* [Exercise]
Each line below is to be written out in full, exactly as shown.

* [Records for processing]

--------

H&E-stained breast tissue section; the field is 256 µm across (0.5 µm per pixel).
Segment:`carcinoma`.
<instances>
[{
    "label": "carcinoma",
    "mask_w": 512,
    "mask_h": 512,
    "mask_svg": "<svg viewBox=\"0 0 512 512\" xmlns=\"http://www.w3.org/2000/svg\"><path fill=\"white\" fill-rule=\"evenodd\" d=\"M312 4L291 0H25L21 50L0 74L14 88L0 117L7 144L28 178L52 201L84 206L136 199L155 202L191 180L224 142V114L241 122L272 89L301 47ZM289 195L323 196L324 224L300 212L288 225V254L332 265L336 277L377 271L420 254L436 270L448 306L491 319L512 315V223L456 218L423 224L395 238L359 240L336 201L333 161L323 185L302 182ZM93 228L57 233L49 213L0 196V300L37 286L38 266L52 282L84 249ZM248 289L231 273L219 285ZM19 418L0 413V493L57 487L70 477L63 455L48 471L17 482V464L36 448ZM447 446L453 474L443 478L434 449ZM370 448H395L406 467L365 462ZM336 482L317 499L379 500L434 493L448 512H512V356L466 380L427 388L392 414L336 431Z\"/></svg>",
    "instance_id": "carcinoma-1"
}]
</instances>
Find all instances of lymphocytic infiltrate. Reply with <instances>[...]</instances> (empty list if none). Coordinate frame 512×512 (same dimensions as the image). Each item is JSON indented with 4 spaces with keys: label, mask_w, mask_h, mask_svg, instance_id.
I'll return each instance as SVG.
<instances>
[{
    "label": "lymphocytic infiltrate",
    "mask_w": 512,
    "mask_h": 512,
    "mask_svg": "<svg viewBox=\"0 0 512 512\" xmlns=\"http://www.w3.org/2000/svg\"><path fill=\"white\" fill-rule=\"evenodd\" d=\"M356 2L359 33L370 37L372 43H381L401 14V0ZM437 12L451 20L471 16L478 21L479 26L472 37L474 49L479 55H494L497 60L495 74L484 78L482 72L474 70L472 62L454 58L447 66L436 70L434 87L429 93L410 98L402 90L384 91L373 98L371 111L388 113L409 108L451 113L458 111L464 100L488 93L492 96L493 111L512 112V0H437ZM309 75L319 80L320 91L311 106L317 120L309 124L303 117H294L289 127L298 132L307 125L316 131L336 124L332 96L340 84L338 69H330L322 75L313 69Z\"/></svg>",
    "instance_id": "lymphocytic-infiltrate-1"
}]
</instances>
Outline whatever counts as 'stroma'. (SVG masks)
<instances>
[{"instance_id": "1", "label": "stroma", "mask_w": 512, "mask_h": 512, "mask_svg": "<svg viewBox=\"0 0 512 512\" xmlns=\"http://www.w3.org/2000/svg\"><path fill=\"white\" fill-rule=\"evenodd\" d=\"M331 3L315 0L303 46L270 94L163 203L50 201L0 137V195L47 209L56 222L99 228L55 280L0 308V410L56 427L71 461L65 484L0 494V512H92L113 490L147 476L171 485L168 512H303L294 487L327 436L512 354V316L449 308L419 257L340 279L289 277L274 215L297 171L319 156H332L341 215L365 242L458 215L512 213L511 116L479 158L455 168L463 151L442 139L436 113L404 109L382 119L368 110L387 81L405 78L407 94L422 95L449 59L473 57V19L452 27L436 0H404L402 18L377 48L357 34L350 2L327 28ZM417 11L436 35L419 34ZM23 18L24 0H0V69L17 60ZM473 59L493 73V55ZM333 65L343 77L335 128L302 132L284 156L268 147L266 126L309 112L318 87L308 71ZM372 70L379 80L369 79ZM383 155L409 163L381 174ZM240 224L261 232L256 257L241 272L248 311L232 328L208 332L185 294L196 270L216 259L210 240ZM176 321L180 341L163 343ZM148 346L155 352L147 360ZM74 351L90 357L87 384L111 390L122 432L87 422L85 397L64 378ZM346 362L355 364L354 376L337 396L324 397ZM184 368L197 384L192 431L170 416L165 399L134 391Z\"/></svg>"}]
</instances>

--------

* [Reply]
H&E-stained breast tissue section; the field is 256 µm across (0.5 µm per pixel).
Segment:`carcinoma`.
<instances>
[{
    "label": "carcinoma",
    "mask_w": 512,
    "mask_h": 512,
    "mask_svg": "<svg viewBox=\"0 0 512 512\" xmlns=\"http://www.w3.org/2000/svg\"><path fill=\"white\" fill-rule=\"evenodd\" d=\"M312 4L291 0H25L21 50L0 74L14 88L0 117L7 144L28 178L52 201L84 206L136 199L155 202L191 180L224 142V114L241 122L272 89L301 47ZM289 195L323 196L324 224L300 212L288 225V254L332 265L336 277L377 271L420 254L436 270L448 306L491 319L512 315V223L456 218L423 224L395 238L359 240L336 201L333 161L323 185L302 182ZM93 228L57 233L49 213L0 196V300L37 286L38 266L52 282L84 249ZM248 289L231 273L219 285ZM19 418L0 413V493L57 487L70 477L63 455L48 471L17 482V464L36 448ZM447 446L453 474L443 478L434 449ZM370 448H395L406 467L365 462ZM336 482L317 499L379 500L434 493L448 512H512V356L466 380L427 388L392 414L336 431Z\"/></svg>",
    "instance_id": "carcinoma-1"
}]
</instances>
Find all instances of lymphocytic infiltrate. Reply with <instances>[...]</instances> (empty list if none). Coordinate frame 512×512 (same dimensions as the image). Each item is JSON indented with 4 spaces with keys: label, mask_w, mask_h, mask_svg, instance_id.
I'll return each instance as SVG.
<instances>
[{
    "label": "lymphocytic infiltrate",
    "mask_w": 512,
    "mask_h": 512,
    "mask_svg": "<svg viewBox=\"0 0 512 512\" xmlns=\"http://www.w3.org/2000/svg\"><path fill=\"white\" fill-rule=\"evenodd\" d=\"M356 2L359 33L370 37L372 43H381L401 14V0ZM437 12L451 20L471 16L478 21L479 26L472 37L474 49L479 55H494L497 60L495 74L484 78L482 72L474 70L472 62L454 58L447 66L436 70L434 87L429 93L410 98L402 90L384 91L373 98L371 111L388 113L409 108L451 113L458 111L464 100L488 93L492 96L493 111L512 112V0H437ZM309 75L319 80L320 91L311 106L317 120L309 124L303 117H294L289 127L298 132L307 125L316 131L336 124L332 96L340 84L338 69H330L322 75L313 69Z\"/></svg>",
    "instance_id": "lymphocytic-infiltrate-1"
}]
</instances>
Outline whatever counts as 'stroma'. (SVG masks)
<instances>
[{"instance_id": "1", "label": "stroma", "mask_w": 512, "mask_h": 512, "mask_svg": "<svg viewBox=\"0 0 512 512\" xmlns=\"http://www.w3.org/2000/svg\"><path fill=\"white\" fill-rule=\"evenodd\" d=\"M331 3L315 0L303 46L270 94L163 203L50 201L0 137V195L47 209L56 222L99 228L55 280L0 308V410L56 427L71 461L65 484L0 494V512H92L113 490L147 476L171 485L168 512H303L294 487L327 436L512 354V316L449 308L419 257L340 279L289 277L274 215L297 171L319 156H332L341 215L365 242L458 215L512 213L511 116L479 158L455 168L463 151L442 139L436 113L404 109L382 119L368 110L387 81L405 78L407 94L422 95L449 59L473 57V19L452 27L436 0H404L402 18L377 48L357 34L350 2L327 28ZM417 11L436 35L419 34ZM23 18L24 0H0V69L17 60ZM473 59L493 73V55ZM333 65L343 77L335 128L302 132L284 156L268 147L266 126L309 112L318 87L308 71ZM372 70L379 80L369 79ZM383 155L409 163L381 174ZM240 224L261 232L256 257L241 272L248 311L232 328L208 332L185 294L196 270L216 259L210 240ZM176 321L180 341L163 343ZM148 346L155 352L147 360ZM74 351L90 357L87 384L111 390L122 432L87 422L85 397L64 378ZM346 362L355 364L354 376L337 396L324 397ZM184 368L197 384L192 431L170 416L165 399L134 391Z\"/></svg>"}]
</instances>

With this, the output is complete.